• [EXERCISE DESCRIPTION] Give back the data in full. Leave nothing out.

─── DATA IN THIS EXERCISE ───

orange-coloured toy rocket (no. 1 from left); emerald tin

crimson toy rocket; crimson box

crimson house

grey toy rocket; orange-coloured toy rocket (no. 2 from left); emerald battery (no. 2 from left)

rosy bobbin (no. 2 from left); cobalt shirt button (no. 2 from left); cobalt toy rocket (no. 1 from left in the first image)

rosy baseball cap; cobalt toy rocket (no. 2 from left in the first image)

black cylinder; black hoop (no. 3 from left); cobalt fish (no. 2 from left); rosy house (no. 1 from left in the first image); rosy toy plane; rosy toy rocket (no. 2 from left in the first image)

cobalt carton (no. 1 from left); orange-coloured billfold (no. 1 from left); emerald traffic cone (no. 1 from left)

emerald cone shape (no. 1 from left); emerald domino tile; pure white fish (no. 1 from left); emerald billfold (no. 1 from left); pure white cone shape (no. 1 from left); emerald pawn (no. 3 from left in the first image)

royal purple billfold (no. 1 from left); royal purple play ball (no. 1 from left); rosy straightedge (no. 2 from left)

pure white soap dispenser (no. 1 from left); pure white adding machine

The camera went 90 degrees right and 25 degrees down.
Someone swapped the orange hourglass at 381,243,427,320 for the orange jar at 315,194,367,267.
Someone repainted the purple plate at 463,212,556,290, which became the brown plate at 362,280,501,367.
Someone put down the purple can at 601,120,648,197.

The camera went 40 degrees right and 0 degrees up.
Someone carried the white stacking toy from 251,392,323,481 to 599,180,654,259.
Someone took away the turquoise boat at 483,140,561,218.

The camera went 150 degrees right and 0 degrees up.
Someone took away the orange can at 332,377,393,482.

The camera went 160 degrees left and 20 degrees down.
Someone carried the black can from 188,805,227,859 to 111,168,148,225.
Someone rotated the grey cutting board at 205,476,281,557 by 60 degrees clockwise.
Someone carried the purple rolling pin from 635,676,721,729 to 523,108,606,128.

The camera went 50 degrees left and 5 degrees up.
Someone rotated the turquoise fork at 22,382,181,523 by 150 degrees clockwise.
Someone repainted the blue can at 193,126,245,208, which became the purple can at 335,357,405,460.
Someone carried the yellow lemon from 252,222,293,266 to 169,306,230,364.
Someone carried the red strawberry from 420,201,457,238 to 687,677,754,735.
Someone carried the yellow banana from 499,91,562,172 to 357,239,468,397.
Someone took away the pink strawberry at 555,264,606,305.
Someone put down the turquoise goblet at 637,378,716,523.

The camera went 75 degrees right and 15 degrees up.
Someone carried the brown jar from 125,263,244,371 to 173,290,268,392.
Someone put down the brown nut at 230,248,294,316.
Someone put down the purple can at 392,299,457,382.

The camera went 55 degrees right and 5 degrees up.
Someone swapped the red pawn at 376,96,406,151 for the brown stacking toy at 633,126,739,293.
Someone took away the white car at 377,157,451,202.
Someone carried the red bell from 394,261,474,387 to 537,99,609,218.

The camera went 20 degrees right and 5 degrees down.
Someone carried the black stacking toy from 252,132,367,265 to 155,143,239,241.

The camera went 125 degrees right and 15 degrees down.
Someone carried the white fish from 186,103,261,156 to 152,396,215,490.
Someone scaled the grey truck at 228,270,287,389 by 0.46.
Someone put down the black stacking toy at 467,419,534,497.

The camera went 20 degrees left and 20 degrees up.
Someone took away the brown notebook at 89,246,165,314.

───

• [SOLUTION TO THIS PROBLEM]
orange-coloured toy rocket (no. 1 from left); emerald tin

crimson toy rocket; crimson box

crimson house

grey toy rocket; orange-coloured toy rocket (no. 2 from left); emerald battery (no. 2 from left)

rosy bobbin (no. 2 from left); cobalt shirt button (no. 2 from left); cobalt toy rocket (no. 1 from left in the first image)

rosy baseball cap; cobalt toy rocket (no. 2 from left in the first image)

black cylinder; black hoop (no. 3 from left); cobalt fish (no. 2 from left); rosy house (no. 1 from left in the first image); rosy toy plane; rosy toy rocket (no. 2 from left in the first image)

cobalt carton (no. 1 from left); orange-coloured billfold (no. 1 from left); emerald traffic cone (no. 1 from left)

emerald cone shape (no. 1 from left); emerald domino tile; pure white fish (no. 1 from left); emerald billfold (no. 1 from left); pure white cone shape (no. 1 from left); emerald pawn (no. 3 from left in the first image)

royal purple billfold (no. 1 from left); royal purple play ball (no. 1 from left); rosy straightedge (no. 2 from left)

pure white soap dispenser (no. 1 from left); pure white adding machine

The camera went 90 degrees right and 25 degrees down.
Someone swapped the orange hourglass at 381,243,427,320 for the orange jar at 315,194,367,267.
Someone repainted the purple plate at 463,212,556,290, which became the brown plate at 362,280,501,367.
Someone put down the purple can at 601,120,648,197.

The camera went 40 degrees right and 0 degrees up.
Someone carried the white stacking toy from 251,392,323,481 to 599,180,654,259.
Someone took away the turquoise boat at 483,140,561,218.

The camera went 150 degrees right and 0 degrees up.
Someone took away the orange can at 332,377,393,482.

The camera went 160 degrees left and 20 degrees down.
Someone carried the black can from 188,805,227,859 to 111,168,148,225.
Someone rotated the grey cutting board at 205,476,281,557 by 60 degrees clockwise.
Someone carried the purple rolling pin from 635,676,721,729 to 523,108,606,128.

The camera went 50 degrees left and 5 degrees up.
Someone rotated the turquoise fork at 22,382,181,523 by 150 degrees clockwise.
Someone repainted the blue can at 193,126,245,208, which became the purple can at 335,357,405,460.
Someone carried the yellow lemon from 252,222,293,266 to 169,306,230,364.
Someone carried the red strawberry from 420,201,457,238 to 687,677,754,735.
Someone carried the yellow banana from 499,91,562,172 to 357,239,468,397.
Someone took away the pink strawberry at 555,264,606,305.
Someone put down the turquoise goblet at 637,378,716,523.

The camera went 75 degrees right and 15 degrees up.
Someone carried the brown jar from 125,263,244,371 to 173,290,268,392.
Someone put down the brown nut at 230,248,294,316.
Someone put down the purple can at 392,299,457,382.

The camera went 55 degrees right and 5 degrees up.
Someone swapped the red pawn at 376,96,406,151 for the brown stacking toy at 633,126,739,293.
Someone took away the white car at 377,157,451,202.
Someone carried the red bell from 394,261,474,387 to 537,99,609,218.

The camera went 20 degrees right and 5 degrees down.
Someone carried the black stacking toy from 252,132,367,265 to 155,143,239,241.

The camera went 125 degrees right and 15 degrees down.
Someone carried the white fish from 186,103,261,156 to 152,396,215,490.
Someone scaled the grey truck at 228,270,287,389 by 0.46.
Someone put down the black stacking toy at 467,419,534,497.

The camera went 20 degrees left and 20 degrees up.
Someone took away the brown notebook at 89,246,165,314.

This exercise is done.